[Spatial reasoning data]
────
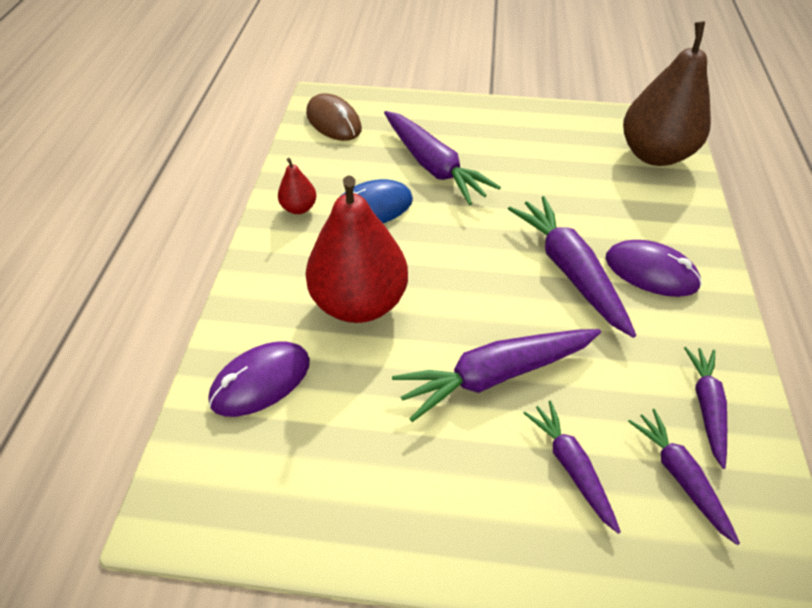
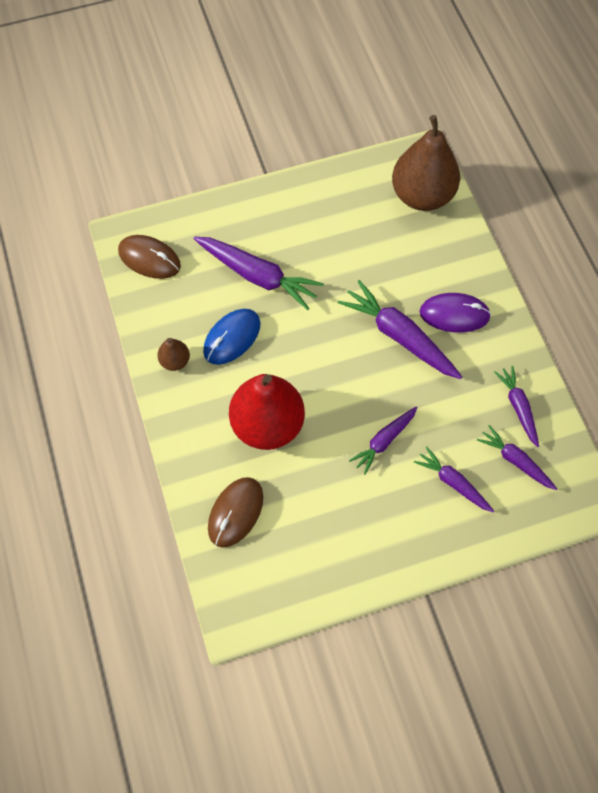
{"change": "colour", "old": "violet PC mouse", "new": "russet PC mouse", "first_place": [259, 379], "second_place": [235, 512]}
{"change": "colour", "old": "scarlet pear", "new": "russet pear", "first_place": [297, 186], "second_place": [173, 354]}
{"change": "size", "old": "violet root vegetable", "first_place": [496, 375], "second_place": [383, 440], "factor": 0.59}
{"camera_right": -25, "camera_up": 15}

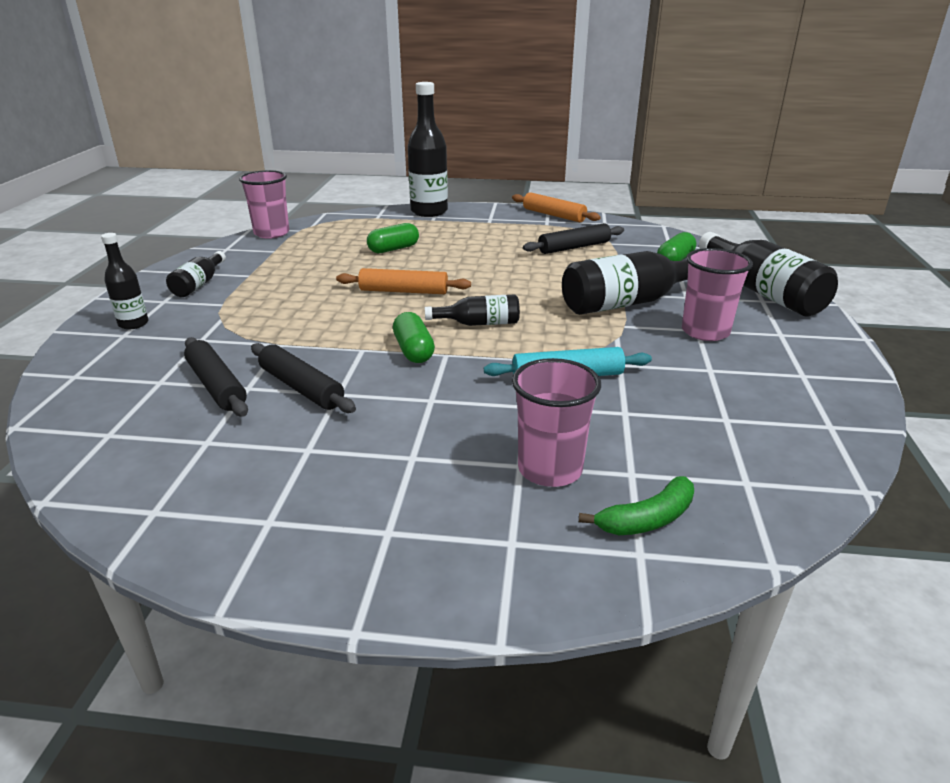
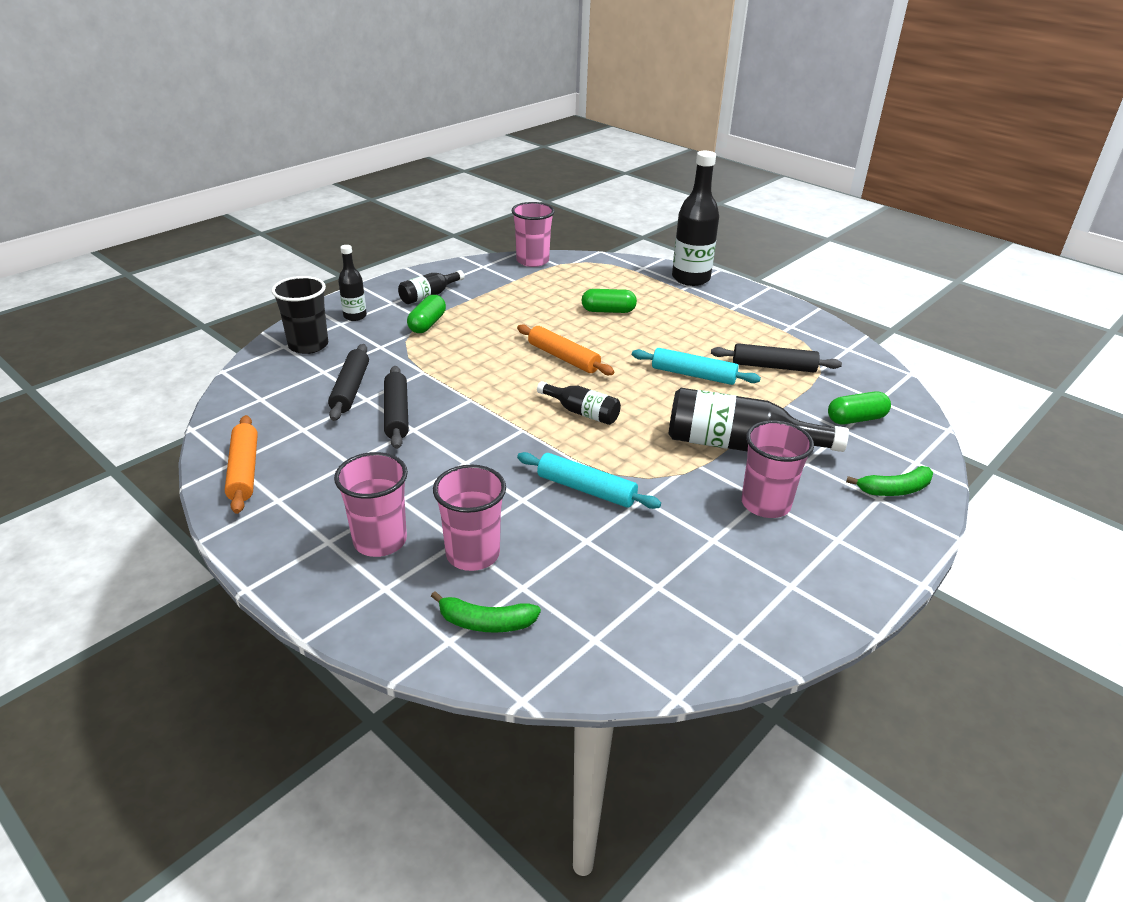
{"change": "relocated", "old": "emerald pill", "first_place": [414, 337], "second_place": [426, 314]}
{"change": "relocated", "old": "bright orange pastry roller", "first_place": [556, 207], "second_place": [241, 464]}
{"change": "exchanged", "old": "black drink bottle", "new": "emerald banana", "first_place": [768, 274], "second_place": [889, 481]}
{"change": "appeared", "new": "black cup", "second_place": [300, 315]}
{"change": "appeared", "new": "rosy cup", "second_place": [371, 504]}
{"change": "appeared", "new": "aqua pastry roller", "second_place": [696, 366]}
{"camera_right": 35, "camera_up": 5}

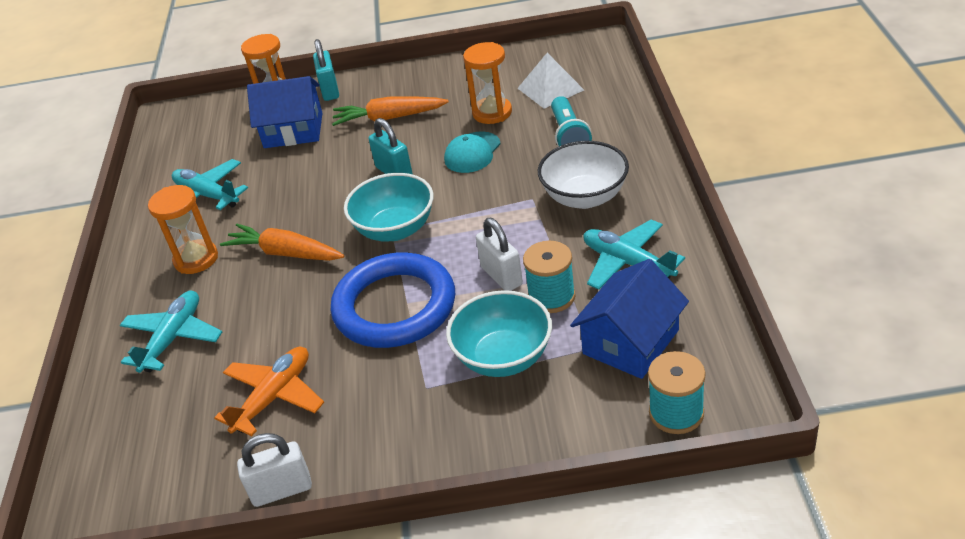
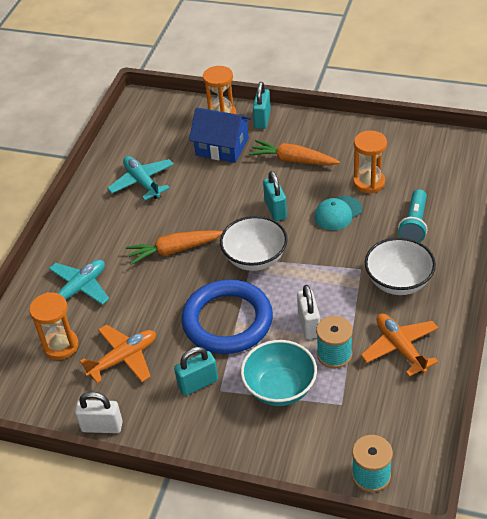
{"change": "relocated", "old": "bright orange sandglass", "first_place": [183, 229], "second_place": [54, 326]}
{"change": "spun", "old": "bright orange root vegetable", "first_place": [282, 242], "second_place": [174, 247], "degrees": -60}
{"change": "colour", "old": "aqua serving bowl", "new": "pure white serving bowl", "first_place": [389, 207], "second_place": [254, 243]}
{"change": "missing", "old": "pure white pyramid shape", "first_place": [550, 81]}
{"change": "missing", "old": "cobalt house", "first_place": [629, 319]}
{"change": "colour", "old": "aqua plane", "new": "bright orange plane", "first_place": [634, 255], "second_place": [399, 345]}
{"change": "appeared", "new": "aqua padlock", "second_place": [196, 371]}
{"camera_right": 20, "camera_up": 5}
────
• [Task]: Which lines of the entries above contain the string "violet"? Copy each one.

• [Solved problem]:
{"change": "colour", "old": "violet PC mouse", "new": "russet PC mouse", "first_place": [259, 379], "second_place": [235, 512]}
{"change": "size", "old": "violet root vegetable", "first_place": [496, 375], "second_place": [383, 440], "factor": 0.59}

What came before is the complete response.